* **Assignment**
Type out the data again, word for word and in full.

* **Excerpted data**
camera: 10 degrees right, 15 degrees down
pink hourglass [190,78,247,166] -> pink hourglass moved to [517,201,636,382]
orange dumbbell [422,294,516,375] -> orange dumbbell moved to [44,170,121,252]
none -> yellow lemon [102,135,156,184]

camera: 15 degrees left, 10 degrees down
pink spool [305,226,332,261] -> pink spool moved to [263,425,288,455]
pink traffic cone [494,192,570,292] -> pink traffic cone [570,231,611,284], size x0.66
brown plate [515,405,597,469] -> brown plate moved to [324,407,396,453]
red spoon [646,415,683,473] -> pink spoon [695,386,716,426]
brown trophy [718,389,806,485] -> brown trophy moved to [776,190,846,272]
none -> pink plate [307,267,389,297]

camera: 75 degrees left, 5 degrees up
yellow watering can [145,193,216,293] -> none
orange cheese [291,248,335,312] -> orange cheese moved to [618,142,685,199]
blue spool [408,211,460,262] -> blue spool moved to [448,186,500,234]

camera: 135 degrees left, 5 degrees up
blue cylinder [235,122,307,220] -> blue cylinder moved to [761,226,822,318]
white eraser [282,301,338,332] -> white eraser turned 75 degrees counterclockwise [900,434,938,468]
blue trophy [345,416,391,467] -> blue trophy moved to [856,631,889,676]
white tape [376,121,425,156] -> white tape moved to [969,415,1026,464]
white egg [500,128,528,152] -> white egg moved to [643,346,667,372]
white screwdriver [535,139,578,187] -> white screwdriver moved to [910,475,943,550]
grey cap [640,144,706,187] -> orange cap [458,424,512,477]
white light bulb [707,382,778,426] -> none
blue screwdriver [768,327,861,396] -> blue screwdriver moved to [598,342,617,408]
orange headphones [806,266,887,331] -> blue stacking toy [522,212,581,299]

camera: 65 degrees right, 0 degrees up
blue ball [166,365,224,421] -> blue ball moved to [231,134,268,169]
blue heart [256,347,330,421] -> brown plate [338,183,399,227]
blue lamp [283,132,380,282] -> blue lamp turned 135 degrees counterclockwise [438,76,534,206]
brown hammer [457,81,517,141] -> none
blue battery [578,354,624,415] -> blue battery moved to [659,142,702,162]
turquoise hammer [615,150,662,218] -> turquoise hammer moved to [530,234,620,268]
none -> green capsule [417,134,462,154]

* **Reply to the exercise**
camera: 10 degrees right, 15 degrees down
pink hourglass [190,78,247,166] -> pink hourglass moved to [517,201,636,382]
orange dumbbell [422,294,516,375] -> orange dumbbell moved to [44,170,121,252]
none -> yellow lemon [102,135,156,184]

camera: 15 degrees left, 10 degrees down
pink spool [305,226,332,261] -> pink spool moved to [263,425,288,455]
pink traffic cone [494,192,570,292] -> pink traffic cone [570,231,611,284], size x0.66
brown plate [515,405,597,469] -> brown plate moved to [324,407,396,453]
red spoon [646,415,683,473] -> pink spoon [695,386,716,426]
brown trophy [718,389,806,485] -> brown trophy moved to [776,190,846,272]
none -> pink plate [307,267,389,297]

camera: 75 degrees left, 5 degrees up
yellow watering can [145,193,216,293] -> none
orange cheese [291,248,335,312] -> orange cheese moved to [618,142,685,199]
blue spool [408,211,460,262] -> blue spool moved to [448,186,500,234]

camera: 135 degrees left, 5 degrees up
blue cylinder [235,122,307,220] -> blue cylinder moved to [761,226,822,318]
white eraser [282,301,338,332] -> white eraser turned 75 degrees counterclockwise [900,434,938,468]
blue trophy [345,416,391,467] -> blue trophy moved to [856,631,889,676]
white tape [376,121,425,156] -> white tape moved to [969,415,1026,464]
white egg [500,128,528,152] -> white egg moved to [643,346,667,372]
white screwdriver [535,139,578,187] -> white screwdriver moved to [910,475,943,550]
grey cap [640,144,706,187] -> orange cap [458,424,512,477]
white light bulb [707,382,778,426] -> none
blue screwdriver [768,327,861,396] -> blue screwdriver moved to [598,342,617,408]
orange headphones [806,266,887,331] -> blue stacking toy [522,212,581,299]

camera: 65 degrees right, 0 degrees up
blue ball [166,365,224,421] -> blue ball moved to [231,134,268,169]
blue heart [256,347,330,421] -> brown plate [338,183,399,227]
blue lamp [283,132,380,282] -> blue lamp turned 135 degrees counterclockwise [438,76,534,206]
brown hammer [457,81,517,141] -> none
blue battery [578,354,624,415] -> blue battery moved to [659,142,702,162]
turquoise hammer [615,150,662,218] -> turquoise hammer moved to [530,234,620,268]
none -> green capsule [417,134,462,154]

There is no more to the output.